● **PROBLEM DETAILS**: Would you retype exactly the lines below, starting with the one that has "lime cone A12 level 1 -> lime cone M4 level 1" and going on through the one that has "yellow brick F11", with no pictures and nothing else?

SUPPLIED RECORDS Start Marker

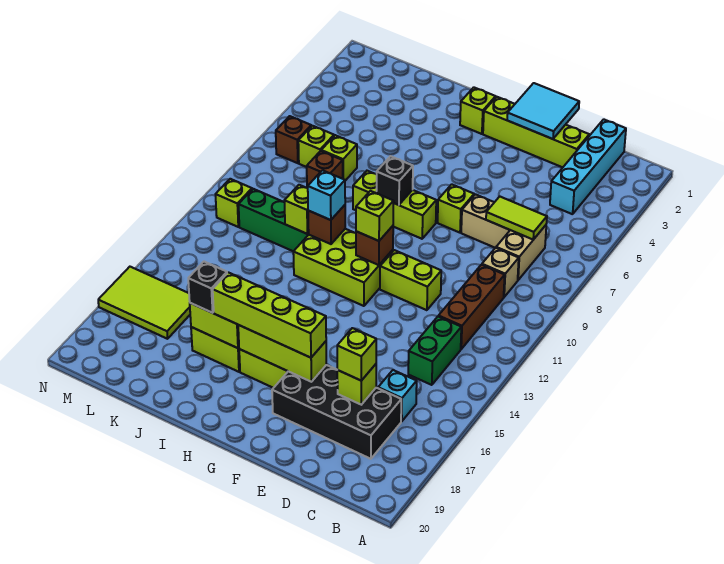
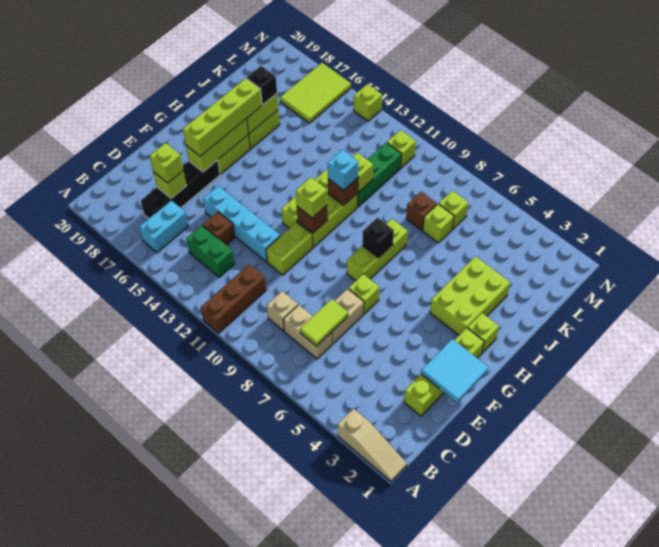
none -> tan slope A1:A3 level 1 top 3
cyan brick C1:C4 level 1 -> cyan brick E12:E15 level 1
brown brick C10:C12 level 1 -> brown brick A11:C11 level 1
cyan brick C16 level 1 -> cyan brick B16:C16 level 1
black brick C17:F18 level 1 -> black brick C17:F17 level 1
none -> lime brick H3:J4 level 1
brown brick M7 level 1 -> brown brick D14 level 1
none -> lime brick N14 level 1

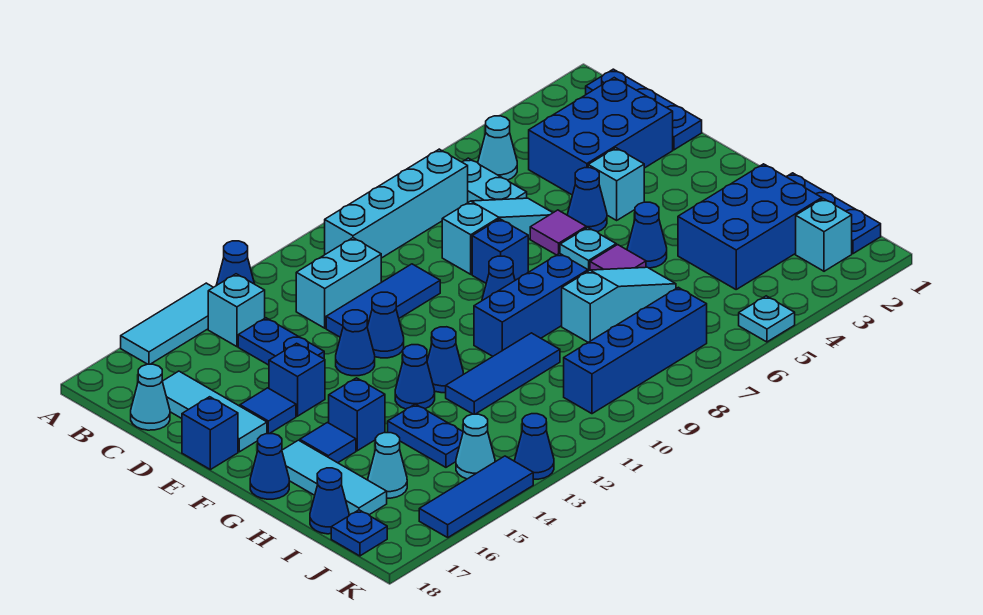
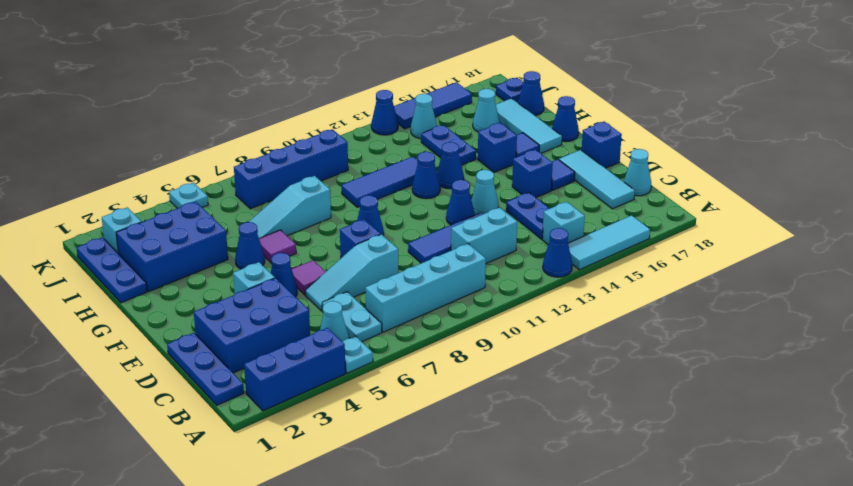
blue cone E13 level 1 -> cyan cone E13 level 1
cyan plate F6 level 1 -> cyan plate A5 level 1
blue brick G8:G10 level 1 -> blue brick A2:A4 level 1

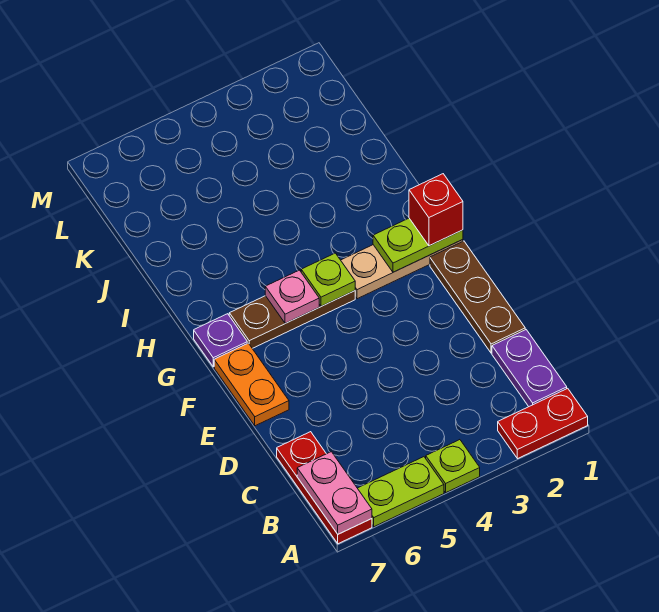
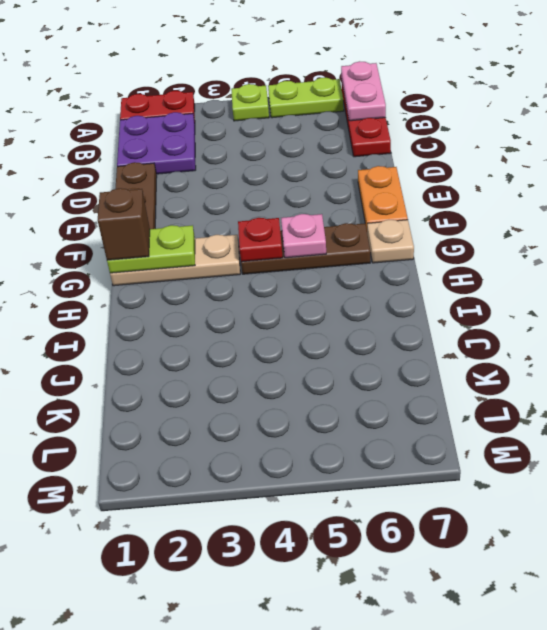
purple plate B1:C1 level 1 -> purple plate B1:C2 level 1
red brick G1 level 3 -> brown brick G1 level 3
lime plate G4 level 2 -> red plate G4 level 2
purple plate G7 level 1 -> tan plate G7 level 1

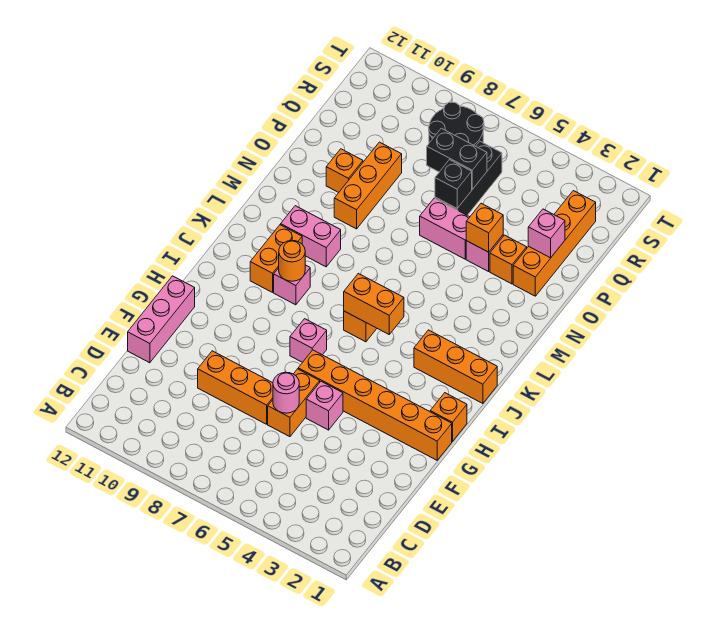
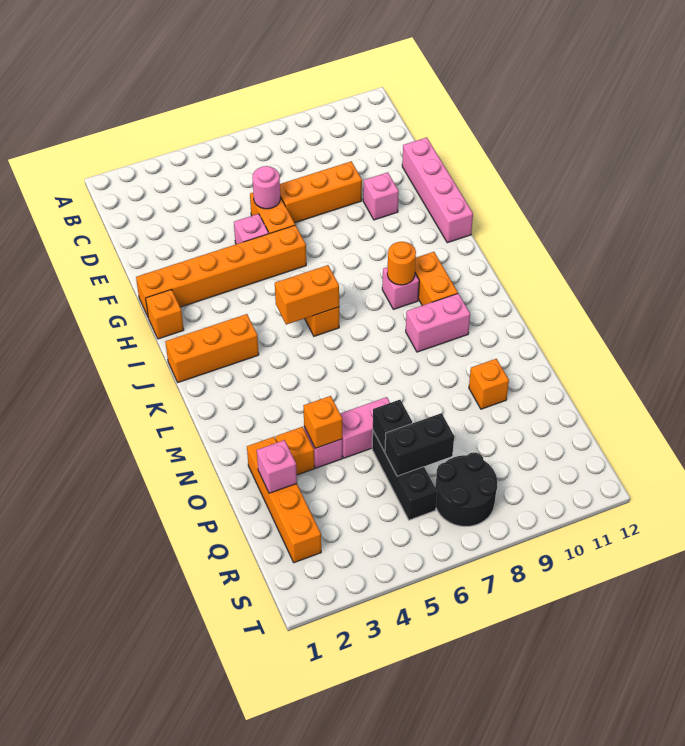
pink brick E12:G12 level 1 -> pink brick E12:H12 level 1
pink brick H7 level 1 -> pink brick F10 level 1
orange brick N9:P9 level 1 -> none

SUPPLIED RECORDS End Marker
SUPPLIED RECORDS Start Marker

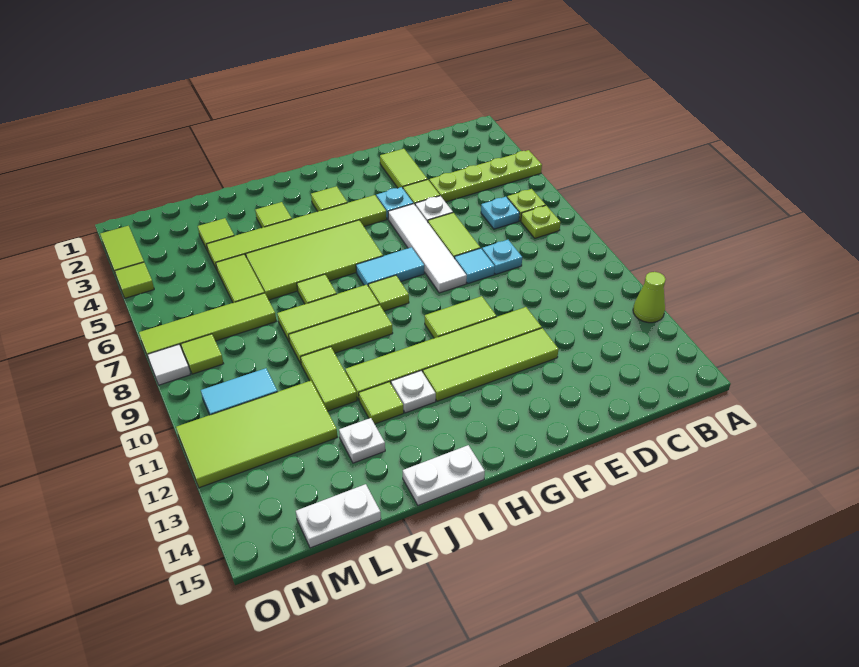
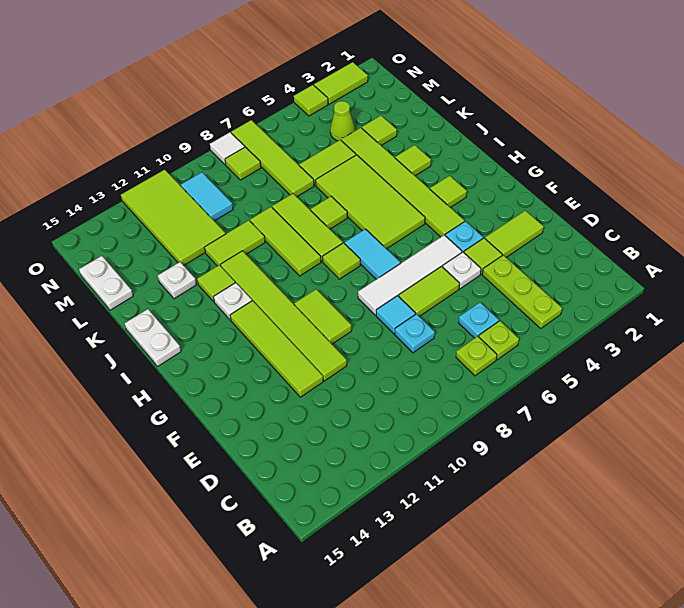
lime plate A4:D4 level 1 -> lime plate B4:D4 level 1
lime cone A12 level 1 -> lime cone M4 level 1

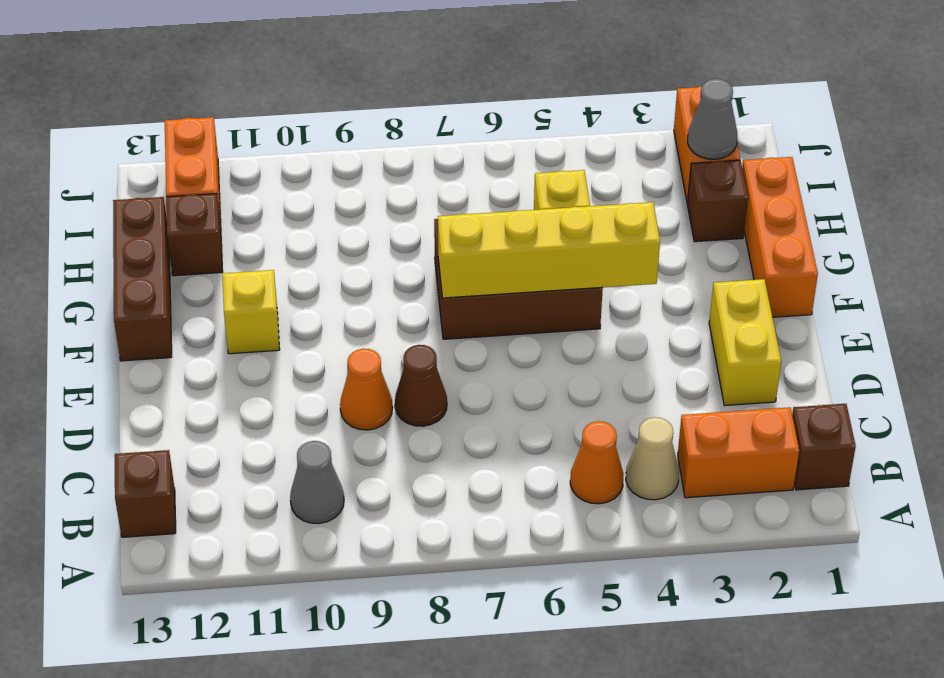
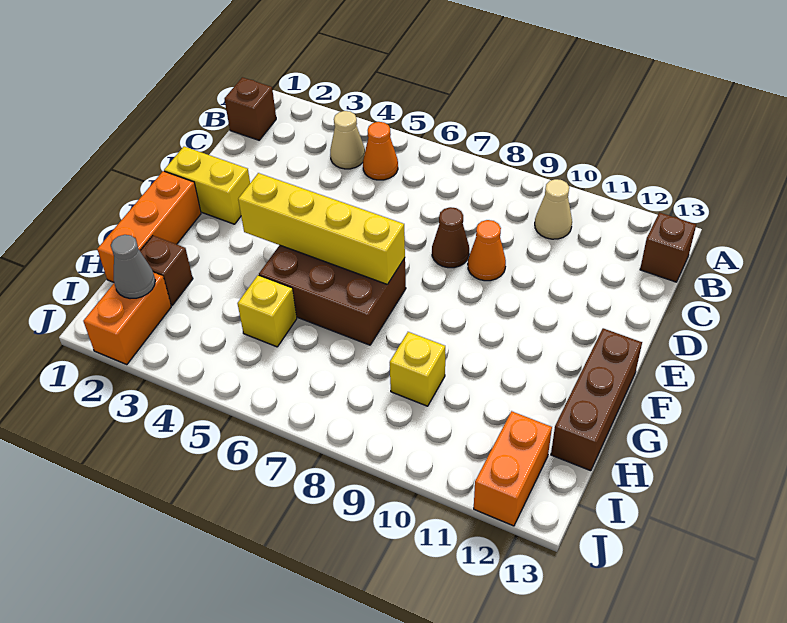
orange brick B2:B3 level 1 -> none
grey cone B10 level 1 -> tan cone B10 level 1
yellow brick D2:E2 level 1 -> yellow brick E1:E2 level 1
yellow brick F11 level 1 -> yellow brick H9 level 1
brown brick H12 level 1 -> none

SUPPLIED RECORDS End Marker
SUPPLIED RECORDS Start Marker

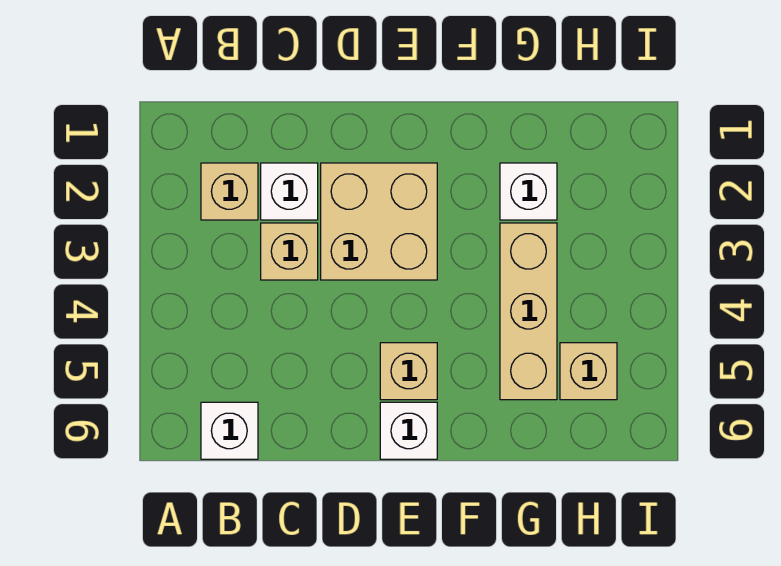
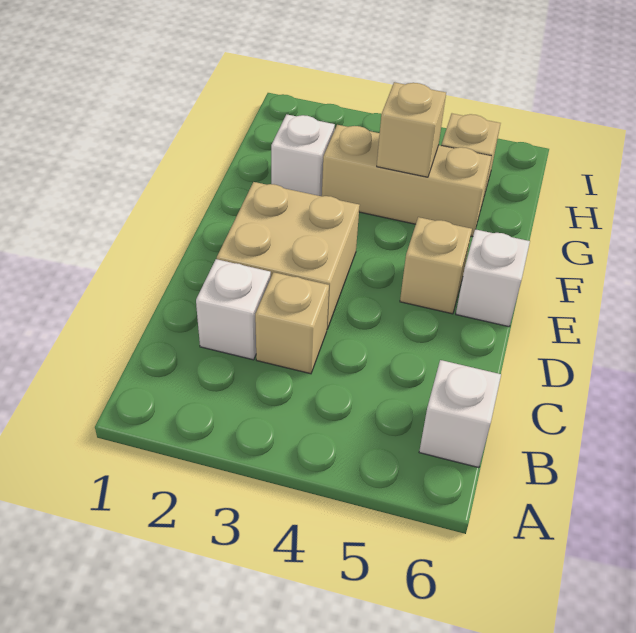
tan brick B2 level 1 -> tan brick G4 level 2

SUPPLIED RECORDS End Marker

● **SOLUTION**:
lime cone A12 level 1 -> lime cone M4 level 1

orange brick B2:B3 level 1 -> none
grey cone B10 level 1 -> tan cone B10 level 1
yellow brick D2:E2 level 1 -> yellow brick E1:E2 level 1
yellow brick F11 level 1 -> yellow brick H9 level 1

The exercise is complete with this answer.